* Given records
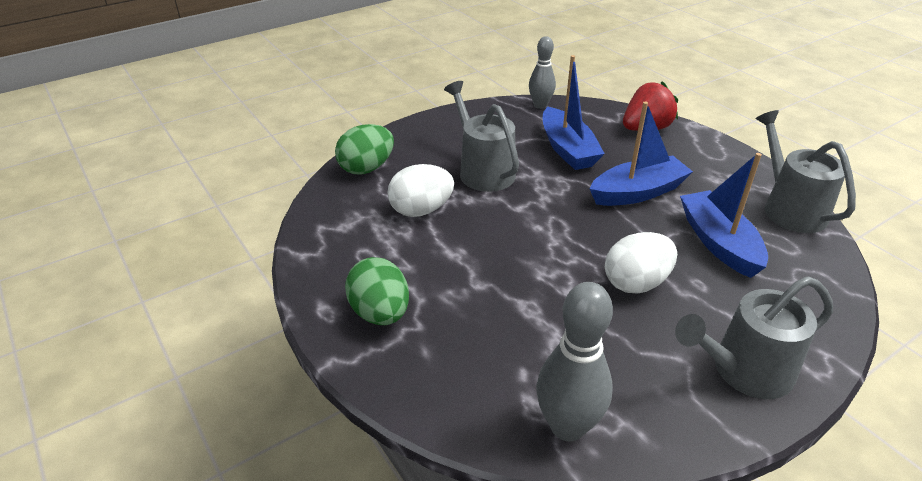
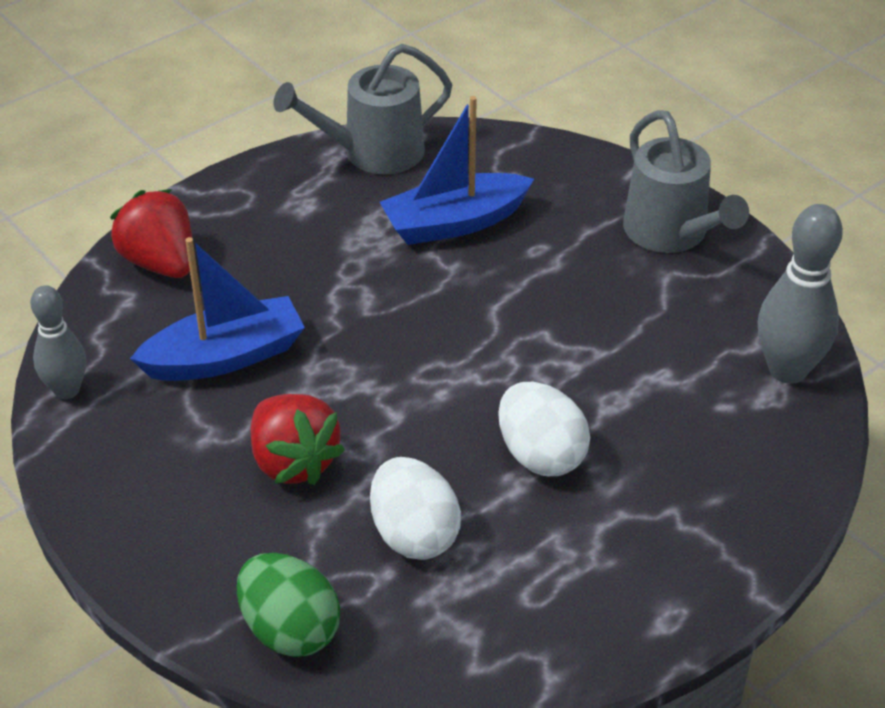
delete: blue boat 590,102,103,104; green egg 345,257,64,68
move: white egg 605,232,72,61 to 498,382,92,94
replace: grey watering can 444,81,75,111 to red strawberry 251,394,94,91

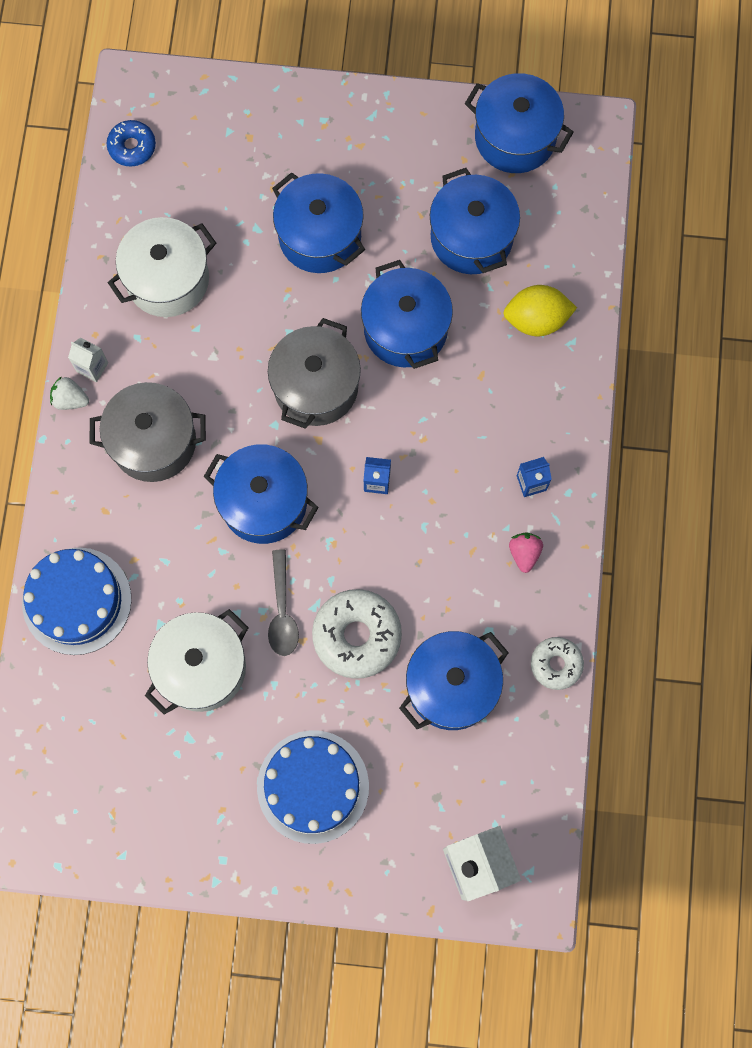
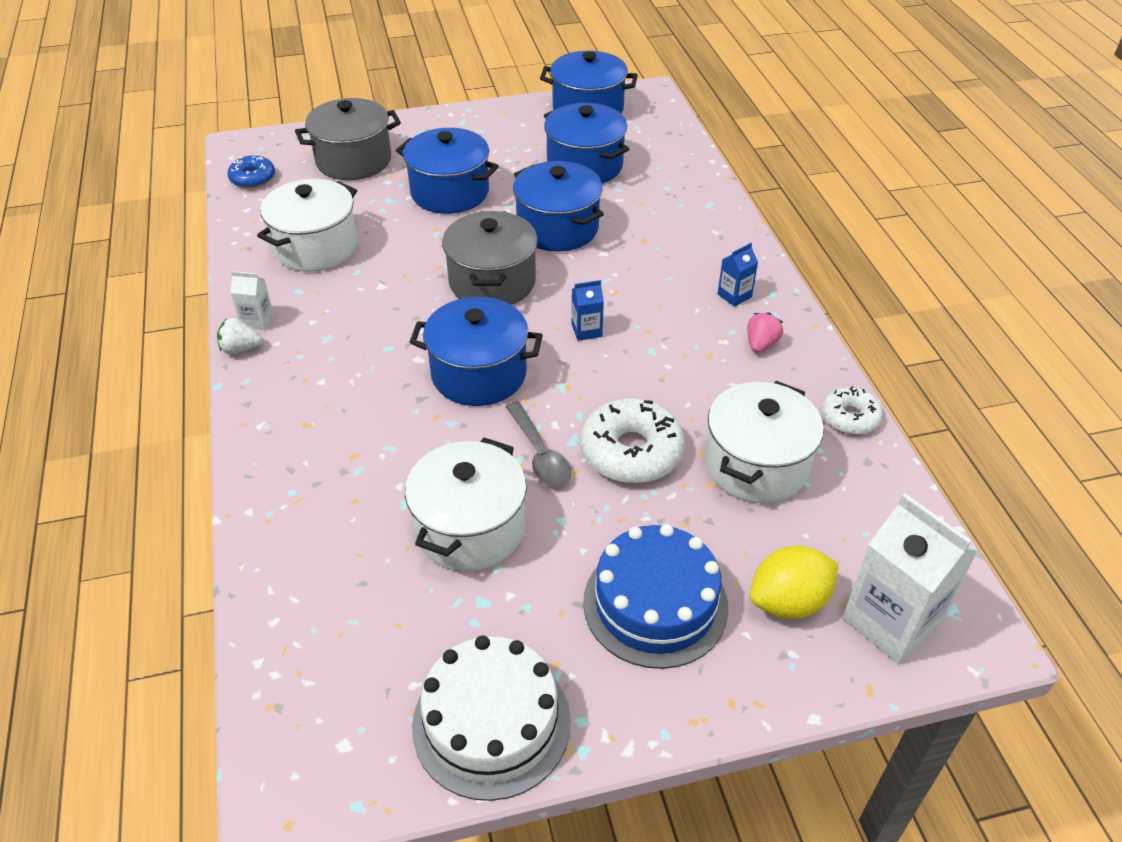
delete: blue cake 22,548,110,107
insert: white cake 412,636,159,165
move: yellow lemon 503,285,74,51 to 750,546,89,73; grey pot 89,382,117,100 to 295,98,106,82
recolor: blue pot 399,631,110,99 to white pot 705,381,119,122
rotate: pink strawberry 509,533,34,40 = 747,312,36,41 45 degrees clockwise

* What is being asked
The answer must be the full listing, exact in every line, with the pictures removed.

* Answer box
delete: blue boat 590,102,103,104; green egg 345,257,64,68
move: white egg 605,232,72,61 to 498,382,92,94
replace: grey watering can 444,81,75,111 to red strawberry 251,394,94,91

delete: blue cake 22,548,110,107
insert: white cake 412,636,159,165
move: yellow lemon 503,285,74,51 to 750,546,89,73; grey pot 89,382,117,100 to 295,98,106,82
recolor: blue pot 399,631,110,99 to white pot 705,381,119,122
rotate: pink strawberry 509,533,34,40 = 747,312,36,41 45 degrees clockwise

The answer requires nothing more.